**Exercise directions:**
Transcribe the entire listing, keeping each word as it is.

# # #

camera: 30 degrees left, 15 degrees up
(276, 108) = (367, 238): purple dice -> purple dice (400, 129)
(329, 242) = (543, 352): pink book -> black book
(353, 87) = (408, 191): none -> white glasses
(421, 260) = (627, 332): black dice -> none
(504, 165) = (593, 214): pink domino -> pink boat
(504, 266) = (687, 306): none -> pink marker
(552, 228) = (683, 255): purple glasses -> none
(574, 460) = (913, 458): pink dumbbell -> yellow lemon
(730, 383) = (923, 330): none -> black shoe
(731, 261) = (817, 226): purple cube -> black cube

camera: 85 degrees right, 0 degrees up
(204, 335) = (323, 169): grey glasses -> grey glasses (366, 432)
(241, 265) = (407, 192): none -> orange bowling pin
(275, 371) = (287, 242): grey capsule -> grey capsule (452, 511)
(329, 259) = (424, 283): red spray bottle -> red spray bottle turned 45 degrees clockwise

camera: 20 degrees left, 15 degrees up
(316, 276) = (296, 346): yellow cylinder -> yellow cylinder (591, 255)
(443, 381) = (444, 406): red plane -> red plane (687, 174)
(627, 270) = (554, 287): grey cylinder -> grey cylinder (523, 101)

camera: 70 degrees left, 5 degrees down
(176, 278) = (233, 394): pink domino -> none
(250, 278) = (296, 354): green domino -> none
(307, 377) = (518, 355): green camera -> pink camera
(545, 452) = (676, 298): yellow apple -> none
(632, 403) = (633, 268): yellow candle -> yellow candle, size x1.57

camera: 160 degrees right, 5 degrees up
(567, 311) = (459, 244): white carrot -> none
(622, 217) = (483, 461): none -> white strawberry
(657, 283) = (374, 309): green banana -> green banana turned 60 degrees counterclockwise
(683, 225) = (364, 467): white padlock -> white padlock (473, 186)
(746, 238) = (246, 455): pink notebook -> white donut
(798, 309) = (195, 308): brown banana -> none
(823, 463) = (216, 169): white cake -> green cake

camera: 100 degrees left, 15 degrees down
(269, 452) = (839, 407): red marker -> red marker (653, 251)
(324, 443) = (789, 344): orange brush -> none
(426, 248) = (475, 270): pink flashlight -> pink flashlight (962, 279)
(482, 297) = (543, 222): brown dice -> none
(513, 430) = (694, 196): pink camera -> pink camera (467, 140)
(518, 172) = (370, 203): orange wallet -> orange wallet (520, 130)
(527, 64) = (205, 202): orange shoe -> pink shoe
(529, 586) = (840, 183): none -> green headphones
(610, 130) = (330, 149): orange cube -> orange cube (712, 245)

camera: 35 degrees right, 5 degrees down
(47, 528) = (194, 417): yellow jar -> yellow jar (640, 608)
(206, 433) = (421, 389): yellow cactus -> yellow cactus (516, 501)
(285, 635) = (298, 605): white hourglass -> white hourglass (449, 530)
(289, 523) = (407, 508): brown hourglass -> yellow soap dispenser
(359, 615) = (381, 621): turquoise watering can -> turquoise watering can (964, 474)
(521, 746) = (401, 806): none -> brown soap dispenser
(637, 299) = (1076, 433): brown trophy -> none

# # #

**Response below:**
camera: 30 degrees left, 15 degrees up
(276, 108) = (367, 238): purple dice -> purple dice (400, 129)
(329, 242) = (543, 352): pink book -> black book
(353, 87) = (408, 191): none -> white glasses
(421, 260) = (627, 332): black dice -> none
(504, 165) = (593, 214): pink domino -> pink boat
(504, 266) = (687, 306): none -> pink marker
(552, 228) = (683, 255): purple glasses -> none
(574, 460) = (913, 458): pink dumbbell -> yellow lemon
(730, 383) = (923, 330): none -> black shoe
(731, 261) = (817, 226): purple cube -> black cube

camera: 85 degrees right, 0 degrees up
(204, 335) = (323, 169): grey glasses -> grey glasses (366, 432)
(241, 265) = (407, 192): none -> orange bowling pin
(275, 371) = (287, 242): grey capsule -> grey capsule (452, 511)
(329, 259) = (424, 283): red spray bottle -> red spray bottle turned 45 degrees clockwise

camera: 20 degrees left, 15 degrees up
(316, 276) = (296, 346): yellow cylinder -> yellow cylinder (591, 255)
(443, 381) = (444, 406): red plane -> red plane (687, 174)
(627, 270) = (554, 287): grey cylinder -> grey cylinder (523, 101)

camera: 70 degrees left, 5 degrees down
(176, 278) = (233, 394): pink domino -> none
(250, 278) = (296, 354): green domino -> none
(307, 377) = (518, 355): green camera -> pink camera
(545, 452) = (676, 298): yellow apple -> none
(632, 403) = (633, 268): yellow candle -> yellow candle, size x1.57

camera: 160 degrees right, 5 degrees up
(567, 311) = (459, 244): white carrot -> none
(622, 217) = (483, 461): none -> white strawberry
(657, 283) = (374, 309): green banana -> green banana turned 60 degrees counterclockwise
(683, 225) = (364, 467): white padlock -> white padlock (473, 186)
(746, 238) = (246, 455): pink notebook -> white donut
(798, 309) = (195, 308): brown banana -> none
(823, 463) = (216, 169): white cake -> green cake

camera: 100 degrees left, 15 degrees down
(269, 452) = (839, 407): red marker -> red marker (653, 251)
(324, 443) = (789, 344): orange brush -> none
(426, 248) = (475, 270): pink flashlight -> pink flashlight (962, 279)
(482, 297) = (543, 222): brown dice -> none
(513, 430) = (694, 196): pink camera -> pink camera (467, 140)
(518, 172) = (370, 203): orange wallet -> orange wallet (520, 130)
(527, 64) = (205, 202): orange shoe -> pink shoe
(529, 586) = (840, 183): none -> green headphones
(610, 130) = (330, 149): orange cube -> orange cube (712, 245)

camera: 35 degrees right, 5 degrees down
(47, 528) = (194, 417): yellow jar -> yellow jar (640, 608)
(206, 433) = (421, 389): yellow cactus -> yellow cactus (516, 501)
(285, 635) = (298, 605): white hourglass -> white hourglass (449, 530)
(289, 523) = (407, 508): brown hourglass -> yellow soap dispenser
(359, 615) = (381, 621): turquoise watering can -> turquoise watering can (964, 474)
(521, 746) = (401, 806): none -> brown soap dispenser
(637, 299) = (1076, 433): brown trophy -> none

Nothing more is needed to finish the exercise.